Rename "dial" to "face" throughout the rows below, keeping every other part of each row the same.

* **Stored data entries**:
--------
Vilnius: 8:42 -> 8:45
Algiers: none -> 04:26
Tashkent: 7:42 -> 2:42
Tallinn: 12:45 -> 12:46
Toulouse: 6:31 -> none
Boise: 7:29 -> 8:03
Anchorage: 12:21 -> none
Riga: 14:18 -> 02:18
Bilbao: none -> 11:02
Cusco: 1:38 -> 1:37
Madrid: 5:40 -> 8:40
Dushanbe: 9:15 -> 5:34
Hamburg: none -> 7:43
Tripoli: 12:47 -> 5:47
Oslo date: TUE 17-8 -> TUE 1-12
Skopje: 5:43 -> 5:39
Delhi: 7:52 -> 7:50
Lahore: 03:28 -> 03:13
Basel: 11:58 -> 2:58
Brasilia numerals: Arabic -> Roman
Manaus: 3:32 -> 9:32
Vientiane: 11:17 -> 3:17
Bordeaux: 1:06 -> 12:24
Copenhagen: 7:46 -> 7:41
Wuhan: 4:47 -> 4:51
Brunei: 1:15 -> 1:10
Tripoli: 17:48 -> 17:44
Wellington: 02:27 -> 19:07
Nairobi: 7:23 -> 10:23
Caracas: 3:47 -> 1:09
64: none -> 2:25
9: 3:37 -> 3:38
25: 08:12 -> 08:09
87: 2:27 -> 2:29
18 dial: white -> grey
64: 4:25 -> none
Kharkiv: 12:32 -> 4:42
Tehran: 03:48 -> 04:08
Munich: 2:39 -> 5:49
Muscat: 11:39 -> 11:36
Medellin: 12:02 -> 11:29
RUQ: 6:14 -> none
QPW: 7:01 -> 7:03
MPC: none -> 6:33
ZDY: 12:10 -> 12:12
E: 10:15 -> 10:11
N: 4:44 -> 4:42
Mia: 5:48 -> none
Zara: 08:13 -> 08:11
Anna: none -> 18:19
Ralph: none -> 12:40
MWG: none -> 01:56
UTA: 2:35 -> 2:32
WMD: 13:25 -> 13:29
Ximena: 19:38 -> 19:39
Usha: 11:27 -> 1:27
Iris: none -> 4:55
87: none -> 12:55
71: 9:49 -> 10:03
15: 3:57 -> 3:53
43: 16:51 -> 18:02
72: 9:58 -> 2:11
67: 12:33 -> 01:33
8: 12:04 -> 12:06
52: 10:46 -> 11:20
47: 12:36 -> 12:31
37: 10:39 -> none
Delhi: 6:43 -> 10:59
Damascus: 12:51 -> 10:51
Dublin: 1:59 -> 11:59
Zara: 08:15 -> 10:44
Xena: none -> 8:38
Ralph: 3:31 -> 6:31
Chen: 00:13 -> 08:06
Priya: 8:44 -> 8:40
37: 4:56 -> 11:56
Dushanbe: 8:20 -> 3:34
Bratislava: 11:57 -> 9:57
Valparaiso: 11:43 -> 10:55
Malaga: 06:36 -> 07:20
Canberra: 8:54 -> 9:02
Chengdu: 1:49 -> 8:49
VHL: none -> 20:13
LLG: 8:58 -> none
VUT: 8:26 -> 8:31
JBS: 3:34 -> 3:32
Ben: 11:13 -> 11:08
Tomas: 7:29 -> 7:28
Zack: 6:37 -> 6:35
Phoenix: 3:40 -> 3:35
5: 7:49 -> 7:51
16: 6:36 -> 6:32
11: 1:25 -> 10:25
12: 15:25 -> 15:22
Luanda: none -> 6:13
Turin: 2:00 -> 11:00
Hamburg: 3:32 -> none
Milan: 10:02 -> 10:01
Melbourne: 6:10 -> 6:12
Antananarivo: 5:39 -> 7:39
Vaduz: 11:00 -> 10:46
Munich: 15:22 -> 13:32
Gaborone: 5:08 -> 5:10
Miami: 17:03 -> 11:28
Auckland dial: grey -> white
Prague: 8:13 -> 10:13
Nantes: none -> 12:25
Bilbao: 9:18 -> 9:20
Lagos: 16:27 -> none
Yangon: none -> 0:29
--------
* **OUTPUT**:
Vilnius: 8:42 -> 8:45
Algiers: none -> 04:26
Tashkent: 7:42 -> 2:42
Tallinn: 12:45 -> 12:46
Toulouse: 6:31 -> none
Boise: 7:29 -> 8:03
Anchorage: 12:21 -> none
Riga: 14:18 -> 02:18
Bilbao: none -> 11:02
Cusco: 1:38 -> 1:37
Madrid: 5:40 -> 8:40
Dushanbe: 9:15 -> 5:34
Hamburg: none -> 7:43
Tripoli: 12:47 -> 5:47
Oslo date: TUE 17-8 -> TUE 1-12
Skopje: 5:43 -> 5:39
Delhi: 7:52 -> 7:50
Lahore: 03:28 -> 03:13
Basel: 11:58 -> 2:58
Brasilia numerals: Arabic -> Roman
Manaus: 3:32 -> 9:32
Vientiane: 11:17 -> 3:17
Bordeaux: 1:06 -> 12:24
Copenhagen: 7:46 -> 7:41
Wuhan: 4:47 -> 4:51
Brunei: 1:15 -> 1:10
Tripoli: 17:48 -> 17:44
Wellington: 02:27 -> 19:07
Nairobi: 7:23 -> 10:23
Caracas: 3:47 -> 1:09
64: none -> 2:25
9: 3:37 -> 3:38
25: 08:12 -> 08:09
87: 2:27 -> 2:29
18 face: white -> grey
64: 4:25 -> none
Kharkiv: 12:32 -> 4:42
Tehran: 03:48 -> 04:08
Munich: 2:39 -> 5:49
Muscat: 11:39 -> 11:36
Medellin: 12:02 -> 11:29
RUQ: 6:14 -> none
QPW: 7:01 -> 7:03
MPC: none -> 6:33
ZDY: 12:10 -> 12:12
E: 10:15 -> 10:11
N: 4:44 -> 4:42
Mia: 5:48 -> none
Zara: 08:13 -> 08:11
Anna: none -> 18:19
Ralph: none -> 12:40
MWG: none -> 01:56
UTA: 2:35 -> 2:32
WMD: 13:25 -> 13:29
Ximena: 19:38 -> 19:39
Usha: 11:27 -> 1:27
Iris: none -> 4:55
87: none -> 12:55
71: 9:49 -> 10:03
15: 3:57 -> 3:53
43: 16:51 -> 18:02
72: 9:58 -> 2:11
67: 12:33 -> 01:33
8: 12:04 -> 12:06
52: 10:46 -> 11:20
47: 12:36 -> 12:31
37: 10:39 -> none
Delhi: 6:43 -> 10:59
Damascus: 12:51 -> 10:51
Dublin: 1:59 -> 11:59
Zara: 08:15 -> 10:44
Xena: none -> 8:38
Ralph: 3:31 -> 6:31
Chen: 00:13 -> 08:06
Priya: 8:44 -> 8:40
37: 4:56 -> 11:56
Dushanbe: 8:20 -> 3:34
Bratislava: 11:57 -> 9:57
Valparaiso: 11:43 -> 10:55
Malaga: 06:36 -> 07:20
Canberra: 8:54 -> 9:02
Chengdu: 1:49 -> 8:49
VHL: none -> 20:13
LLG: 8:58 -> none
VUT: 8:26 -> 8:31
JBS: 3:34 -> 3:32
Ben: 11:13 -> 11:08
Tomas: 7:29 -> 7:28
Zack: 6:37 -> 6:35
Phoenix: 3:40 -> 3:35
5: 7:49 -> 7:51
16: 6:36 -> 6:32
11: 1:25 -> 10:25
12: 15:25 -> 15:22
Luanda: none -> 6:13
Turin: 2:00 -> 11:00
Hamburg: 3:32 -> none
Milan: 10:02 -> 10:01
Melbourne: 6:10 -> 6:12
Antananarivo: 5:39 -> 7:39
Vaduz: 11:00 -> 10:46
Munich: 15:22 -> 13:32
Gaborone: 5:08 -> 5:10
Miami: 17:03 -> 11:28
Auckland face: grey -> white
Prague: 8:13 -> 10:13
Nantes: none -> 12:25
Bilbao: 9:18 -> 9:20
Lagos: 16:27 -> none
Yangon: none -> 0:29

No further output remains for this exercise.